**TASK STATEMENT:** Look below for the line that contains "brown house: 13 -> 15" and the line that contains "orange cheese: 14 -> 13", then restate both of them and every line in between, exactly. No picture goes in the copy.

───── RECORDS TO PROCESS ─────

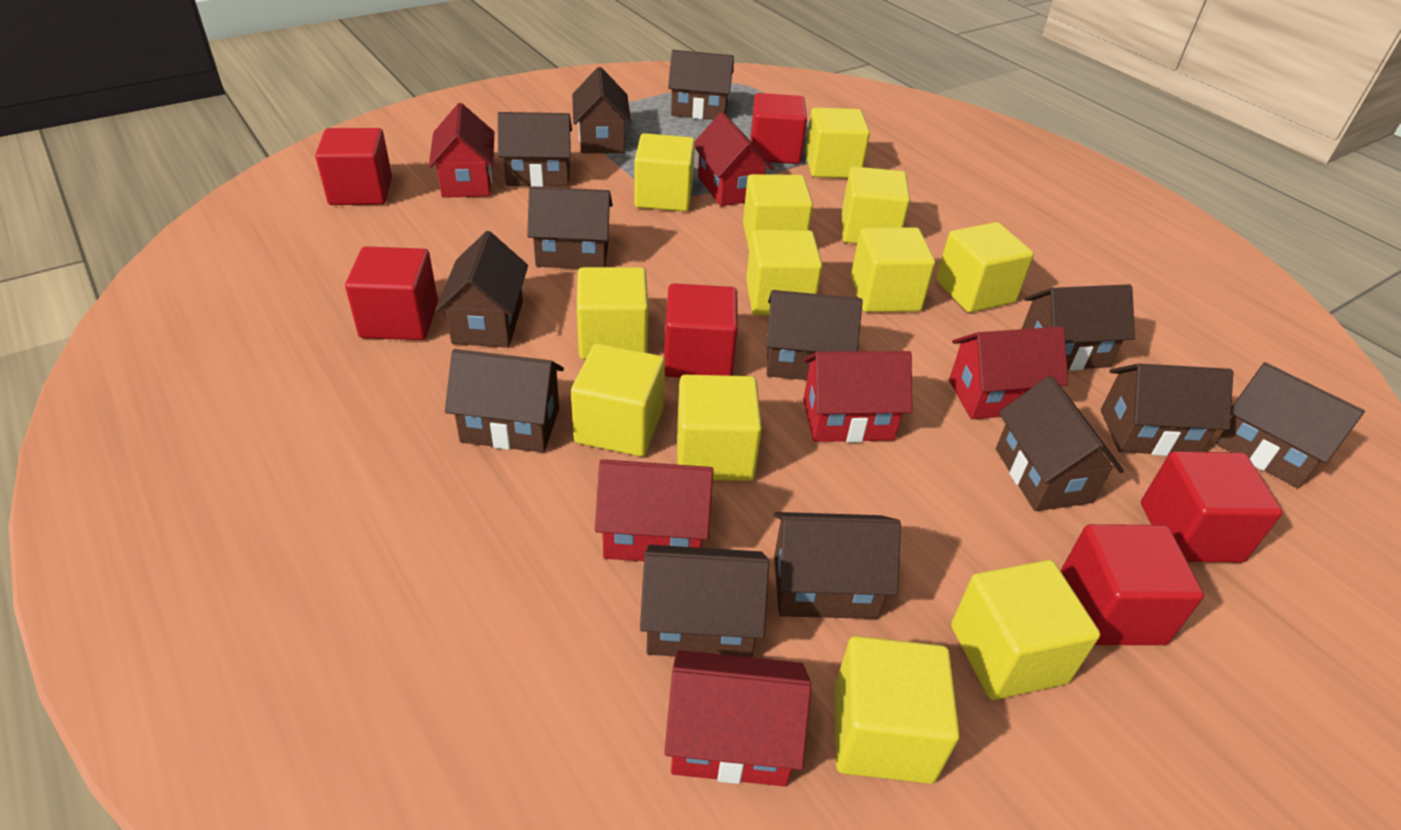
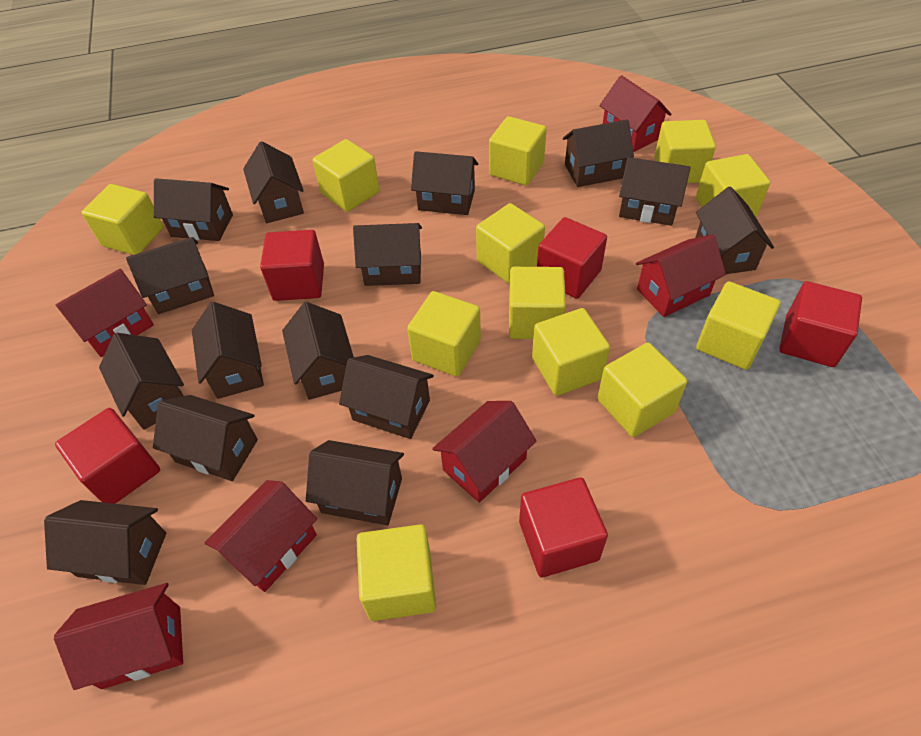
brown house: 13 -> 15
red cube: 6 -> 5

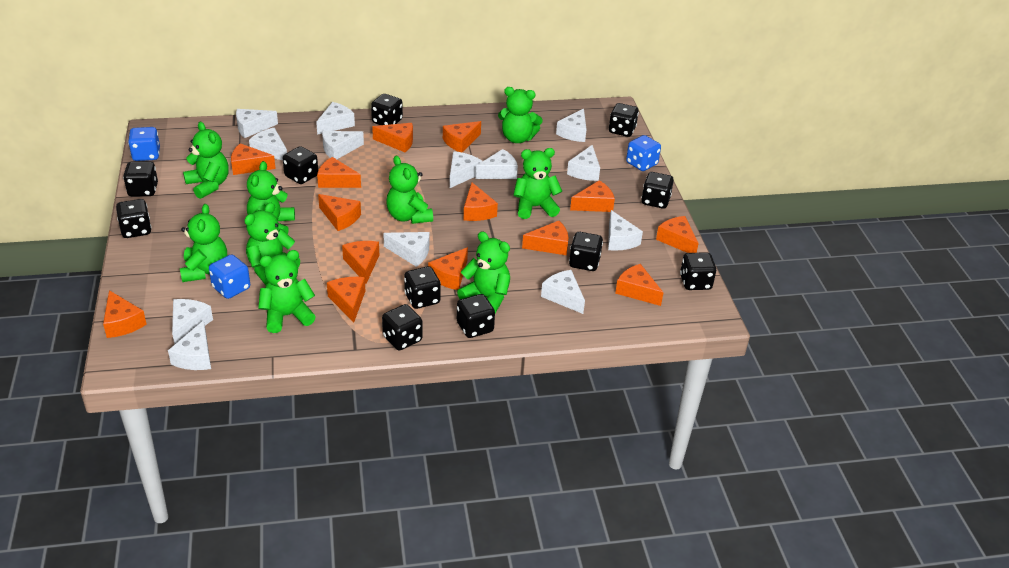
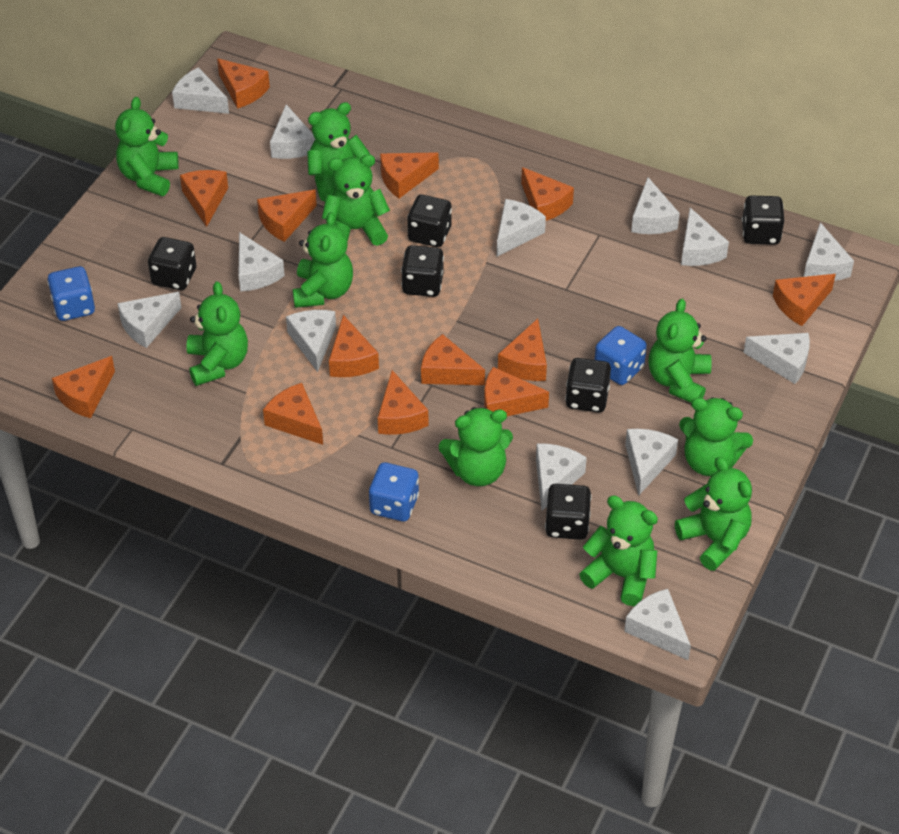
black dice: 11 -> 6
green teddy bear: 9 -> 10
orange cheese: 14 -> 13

─────
───── RECORDS TO PROCESS ─────

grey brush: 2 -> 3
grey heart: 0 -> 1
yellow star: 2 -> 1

─────

**REPLY TO THE TASK:**
brown house: 13 -> 15
red cube: 6 -> 5

black dice: 11 -> 6
green teddy bear: 9 -> 10
orange cheese: 14 -> 13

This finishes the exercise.